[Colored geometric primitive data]
★ ★ ★ ★ ★

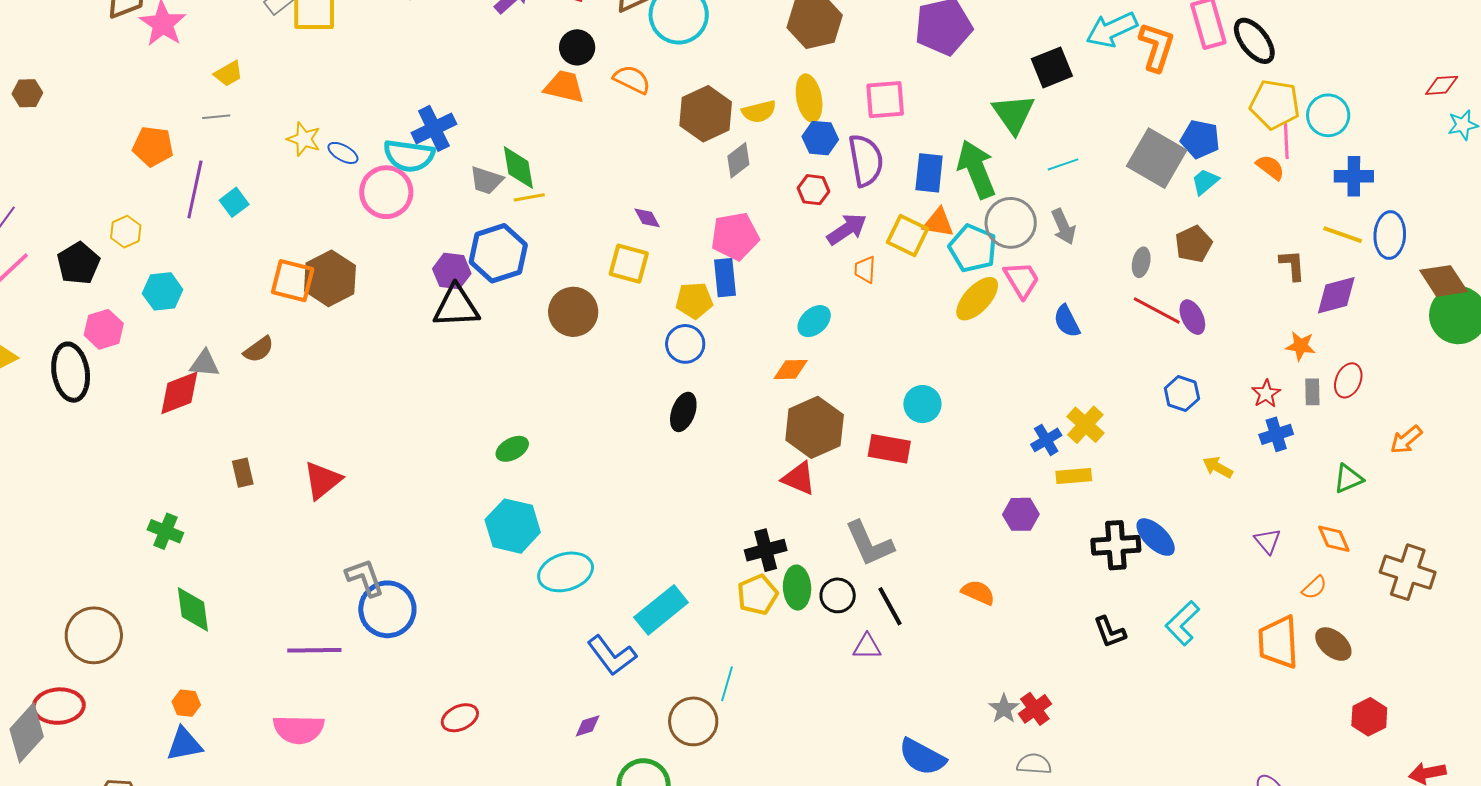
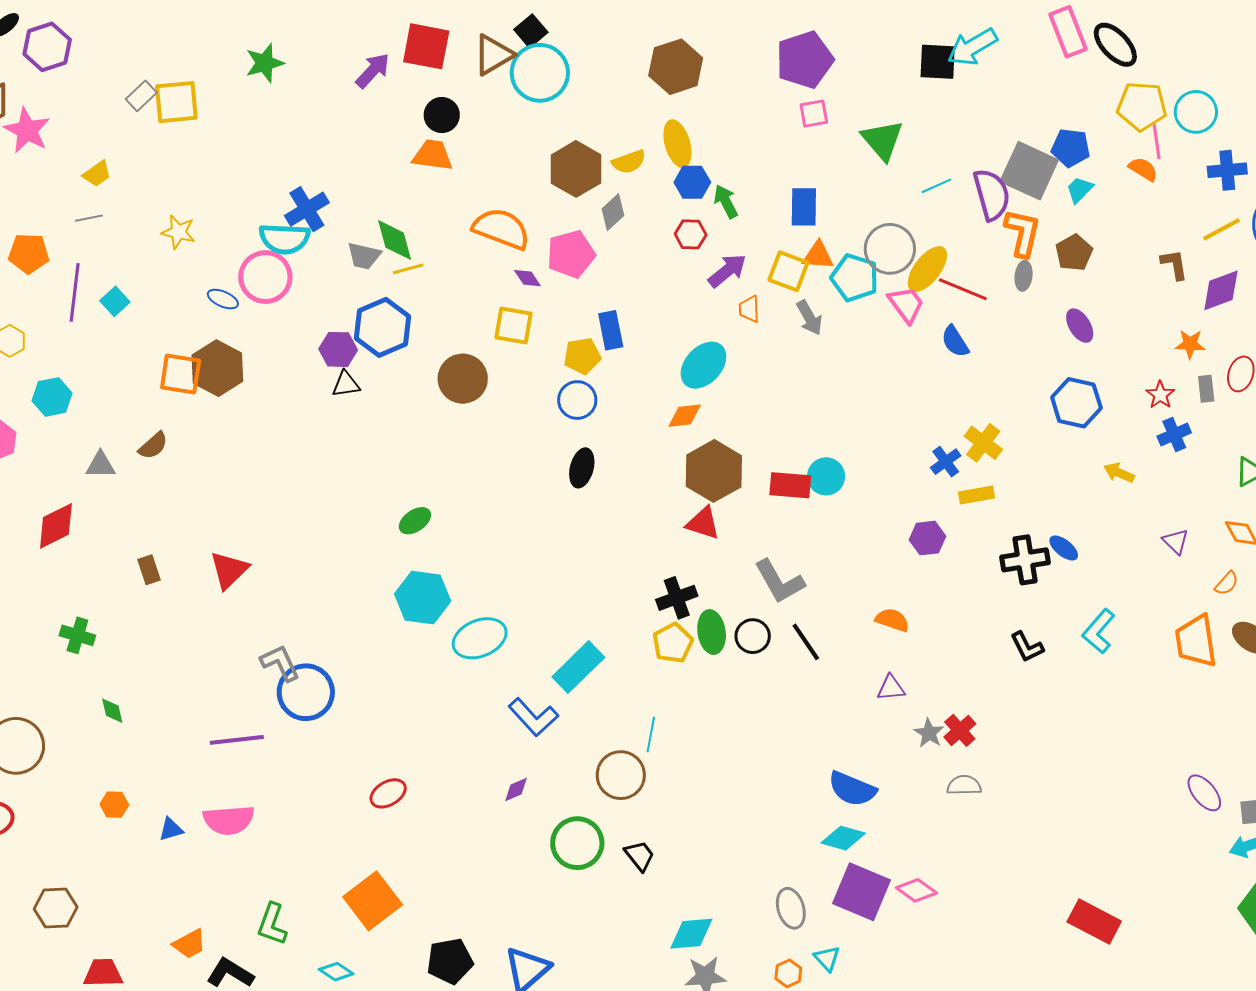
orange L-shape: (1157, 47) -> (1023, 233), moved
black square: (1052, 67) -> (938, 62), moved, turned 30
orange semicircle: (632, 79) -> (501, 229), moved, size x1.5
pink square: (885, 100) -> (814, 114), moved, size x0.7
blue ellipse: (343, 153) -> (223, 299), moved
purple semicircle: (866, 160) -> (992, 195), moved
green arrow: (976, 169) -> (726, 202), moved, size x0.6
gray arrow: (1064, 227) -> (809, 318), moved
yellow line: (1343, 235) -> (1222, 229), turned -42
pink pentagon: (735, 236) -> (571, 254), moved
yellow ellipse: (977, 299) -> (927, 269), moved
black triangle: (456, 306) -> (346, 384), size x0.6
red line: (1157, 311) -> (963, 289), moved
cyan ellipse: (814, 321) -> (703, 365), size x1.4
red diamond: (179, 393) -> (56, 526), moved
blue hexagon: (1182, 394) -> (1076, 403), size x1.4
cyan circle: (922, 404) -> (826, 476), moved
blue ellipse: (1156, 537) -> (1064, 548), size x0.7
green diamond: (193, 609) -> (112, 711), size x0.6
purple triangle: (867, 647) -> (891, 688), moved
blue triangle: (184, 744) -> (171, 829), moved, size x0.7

★ ★ ★ ★ ★

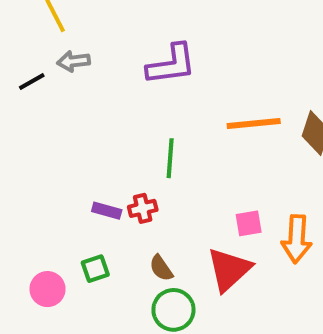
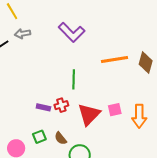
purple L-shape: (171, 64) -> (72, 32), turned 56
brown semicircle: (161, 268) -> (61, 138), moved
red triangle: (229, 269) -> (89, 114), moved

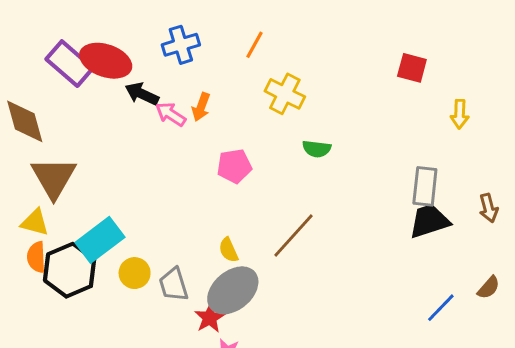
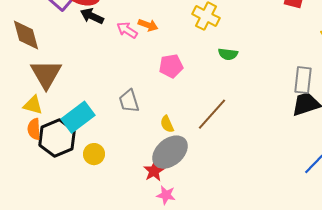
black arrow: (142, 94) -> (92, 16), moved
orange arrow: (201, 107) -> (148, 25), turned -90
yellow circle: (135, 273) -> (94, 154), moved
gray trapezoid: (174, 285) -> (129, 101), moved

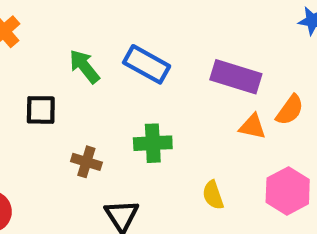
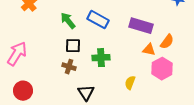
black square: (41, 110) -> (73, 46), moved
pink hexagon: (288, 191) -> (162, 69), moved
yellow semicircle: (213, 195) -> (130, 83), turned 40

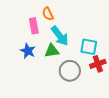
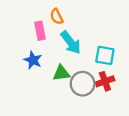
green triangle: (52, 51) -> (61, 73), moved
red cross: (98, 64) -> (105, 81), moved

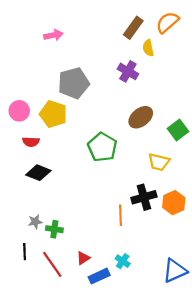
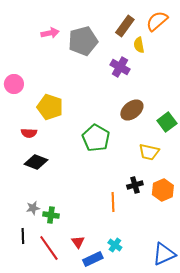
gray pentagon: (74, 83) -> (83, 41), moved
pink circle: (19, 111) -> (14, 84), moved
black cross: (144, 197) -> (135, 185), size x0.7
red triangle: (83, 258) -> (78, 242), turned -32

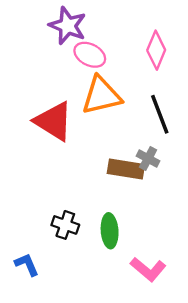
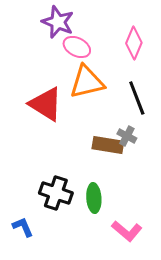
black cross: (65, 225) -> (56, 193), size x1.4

★ ★ ★ ★ ★

### Task item
Across the data, count every line where the string "semicircle" turns up, then write only that count.

### Solution
4